LISTED ENTRIES —
*** Begin section ***

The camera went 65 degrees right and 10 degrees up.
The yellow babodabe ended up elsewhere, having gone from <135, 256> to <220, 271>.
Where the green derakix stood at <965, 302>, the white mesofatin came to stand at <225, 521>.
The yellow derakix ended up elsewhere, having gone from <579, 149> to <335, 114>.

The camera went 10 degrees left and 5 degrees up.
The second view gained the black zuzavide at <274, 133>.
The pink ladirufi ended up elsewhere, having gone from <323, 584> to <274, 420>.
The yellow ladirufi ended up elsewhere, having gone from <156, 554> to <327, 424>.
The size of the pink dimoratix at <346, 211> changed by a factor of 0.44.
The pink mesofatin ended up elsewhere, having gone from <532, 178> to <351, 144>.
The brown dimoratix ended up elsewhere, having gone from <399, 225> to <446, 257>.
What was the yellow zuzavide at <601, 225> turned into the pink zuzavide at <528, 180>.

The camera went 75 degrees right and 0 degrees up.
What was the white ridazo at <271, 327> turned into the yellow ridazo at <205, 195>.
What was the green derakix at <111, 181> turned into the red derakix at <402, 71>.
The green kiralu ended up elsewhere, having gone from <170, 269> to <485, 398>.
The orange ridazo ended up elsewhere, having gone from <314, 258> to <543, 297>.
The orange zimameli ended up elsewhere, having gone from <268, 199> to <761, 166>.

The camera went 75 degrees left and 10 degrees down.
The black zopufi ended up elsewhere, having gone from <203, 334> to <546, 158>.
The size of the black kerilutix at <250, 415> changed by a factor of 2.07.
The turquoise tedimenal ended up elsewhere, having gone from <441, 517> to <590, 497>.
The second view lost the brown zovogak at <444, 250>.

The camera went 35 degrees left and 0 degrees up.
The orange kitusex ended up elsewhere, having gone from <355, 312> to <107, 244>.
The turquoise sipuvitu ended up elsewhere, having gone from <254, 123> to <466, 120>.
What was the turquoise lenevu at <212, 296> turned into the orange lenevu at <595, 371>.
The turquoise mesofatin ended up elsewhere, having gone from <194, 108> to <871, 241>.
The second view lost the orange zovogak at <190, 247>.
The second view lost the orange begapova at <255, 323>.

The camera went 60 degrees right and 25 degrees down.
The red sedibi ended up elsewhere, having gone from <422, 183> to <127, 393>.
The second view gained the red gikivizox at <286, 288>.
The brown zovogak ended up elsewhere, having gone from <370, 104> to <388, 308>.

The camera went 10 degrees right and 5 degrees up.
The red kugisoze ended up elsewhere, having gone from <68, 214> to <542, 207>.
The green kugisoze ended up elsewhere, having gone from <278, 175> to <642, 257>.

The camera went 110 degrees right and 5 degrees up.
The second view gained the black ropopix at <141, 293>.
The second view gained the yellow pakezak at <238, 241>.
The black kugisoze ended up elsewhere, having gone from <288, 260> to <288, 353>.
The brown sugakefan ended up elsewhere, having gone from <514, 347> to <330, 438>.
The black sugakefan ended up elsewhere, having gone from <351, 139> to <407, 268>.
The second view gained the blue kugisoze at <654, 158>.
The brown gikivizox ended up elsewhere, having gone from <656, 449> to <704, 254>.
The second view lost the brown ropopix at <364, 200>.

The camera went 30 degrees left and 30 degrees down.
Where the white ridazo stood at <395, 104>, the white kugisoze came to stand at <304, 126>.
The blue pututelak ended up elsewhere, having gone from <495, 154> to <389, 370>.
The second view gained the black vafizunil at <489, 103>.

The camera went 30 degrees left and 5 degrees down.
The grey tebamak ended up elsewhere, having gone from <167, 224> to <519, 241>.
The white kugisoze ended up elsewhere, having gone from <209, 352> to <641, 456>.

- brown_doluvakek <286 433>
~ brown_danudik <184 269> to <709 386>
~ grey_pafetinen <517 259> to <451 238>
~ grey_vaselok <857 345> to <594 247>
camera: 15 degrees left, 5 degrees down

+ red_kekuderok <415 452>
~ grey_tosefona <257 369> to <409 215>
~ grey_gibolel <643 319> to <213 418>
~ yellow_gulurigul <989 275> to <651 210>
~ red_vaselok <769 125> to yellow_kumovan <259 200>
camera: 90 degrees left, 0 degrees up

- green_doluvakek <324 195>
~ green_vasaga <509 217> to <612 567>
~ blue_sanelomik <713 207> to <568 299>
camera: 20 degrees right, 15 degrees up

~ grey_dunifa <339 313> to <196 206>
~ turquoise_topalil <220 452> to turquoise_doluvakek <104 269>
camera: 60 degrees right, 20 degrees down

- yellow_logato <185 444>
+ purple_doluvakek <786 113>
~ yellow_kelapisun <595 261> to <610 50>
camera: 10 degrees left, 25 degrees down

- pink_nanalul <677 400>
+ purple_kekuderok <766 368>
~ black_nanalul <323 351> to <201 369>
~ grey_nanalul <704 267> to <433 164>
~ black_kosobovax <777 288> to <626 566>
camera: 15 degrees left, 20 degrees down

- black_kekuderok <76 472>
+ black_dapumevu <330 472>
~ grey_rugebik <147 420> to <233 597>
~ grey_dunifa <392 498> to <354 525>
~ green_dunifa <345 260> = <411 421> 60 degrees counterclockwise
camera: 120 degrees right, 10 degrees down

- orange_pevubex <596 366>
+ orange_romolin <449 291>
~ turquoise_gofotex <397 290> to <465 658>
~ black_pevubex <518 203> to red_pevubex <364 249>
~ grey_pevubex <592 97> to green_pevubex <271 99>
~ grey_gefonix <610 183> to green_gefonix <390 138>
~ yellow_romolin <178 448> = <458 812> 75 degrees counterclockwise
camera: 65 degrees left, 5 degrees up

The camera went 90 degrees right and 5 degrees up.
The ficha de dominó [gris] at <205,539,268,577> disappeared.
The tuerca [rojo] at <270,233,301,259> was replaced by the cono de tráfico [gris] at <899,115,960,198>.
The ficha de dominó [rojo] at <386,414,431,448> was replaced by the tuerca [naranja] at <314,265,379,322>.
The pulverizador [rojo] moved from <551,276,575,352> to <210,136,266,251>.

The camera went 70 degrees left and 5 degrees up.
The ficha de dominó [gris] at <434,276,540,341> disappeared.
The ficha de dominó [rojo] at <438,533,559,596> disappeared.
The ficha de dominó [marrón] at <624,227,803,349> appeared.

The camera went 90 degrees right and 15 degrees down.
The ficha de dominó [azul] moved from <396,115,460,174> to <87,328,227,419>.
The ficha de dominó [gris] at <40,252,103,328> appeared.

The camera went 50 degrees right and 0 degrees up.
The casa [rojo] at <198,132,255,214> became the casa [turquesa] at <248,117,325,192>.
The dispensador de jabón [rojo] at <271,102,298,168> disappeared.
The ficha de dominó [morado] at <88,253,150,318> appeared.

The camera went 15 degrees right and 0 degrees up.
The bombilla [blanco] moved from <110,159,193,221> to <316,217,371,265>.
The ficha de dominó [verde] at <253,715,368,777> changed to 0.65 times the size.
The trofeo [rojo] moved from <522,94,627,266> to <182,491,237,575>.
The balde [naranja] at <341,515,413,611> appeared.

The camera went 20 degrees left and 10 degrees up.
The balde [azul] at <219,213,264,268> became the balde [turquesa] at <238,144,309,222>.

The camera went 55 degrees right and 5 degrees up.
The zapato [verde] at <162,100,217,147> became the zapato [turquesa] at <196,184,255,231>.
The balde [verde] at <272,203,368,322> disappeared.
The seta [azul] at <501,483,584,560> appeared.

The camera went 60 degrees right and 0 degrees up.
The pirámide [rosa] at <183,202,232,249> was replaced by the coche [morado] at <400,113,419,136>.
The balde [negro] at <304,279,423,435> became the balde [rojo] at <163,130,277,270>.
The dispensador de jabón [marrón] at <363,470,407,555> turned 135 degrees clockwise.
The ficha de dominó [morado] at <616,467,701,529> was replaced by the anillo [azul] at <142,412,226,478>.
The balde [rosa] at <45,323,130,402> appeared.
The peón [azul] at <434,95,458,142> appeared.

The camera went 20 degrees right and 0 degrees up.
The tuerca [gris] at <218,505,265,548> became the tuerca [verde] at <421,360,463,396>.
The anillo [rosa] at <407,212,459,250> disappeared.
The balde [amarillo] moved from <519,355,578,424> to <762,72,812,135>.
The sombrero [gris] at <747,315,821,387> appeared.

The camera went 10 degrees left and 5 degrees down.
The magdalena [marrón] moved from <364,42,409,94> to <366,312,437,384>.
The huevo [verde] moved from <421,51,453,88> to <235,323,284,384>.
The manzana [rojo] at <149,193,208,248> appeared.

*** End section ***

TASK DESCRIPTION — Precisely the lines between those holding "The ficha de dominó [gris] at <205,539,268,577>" and "The tuerca [rojo]", inclusive, are to be reproduced from the listing above, with nothing added.

ANSWER SECTION —
The ficha de dominó [gris] at <205,539,268,577> disappeared.
The tuerca [rojo] at <270,233,301,259> was replaced by the cono de tráfico [gris] at <899,115,960,198>.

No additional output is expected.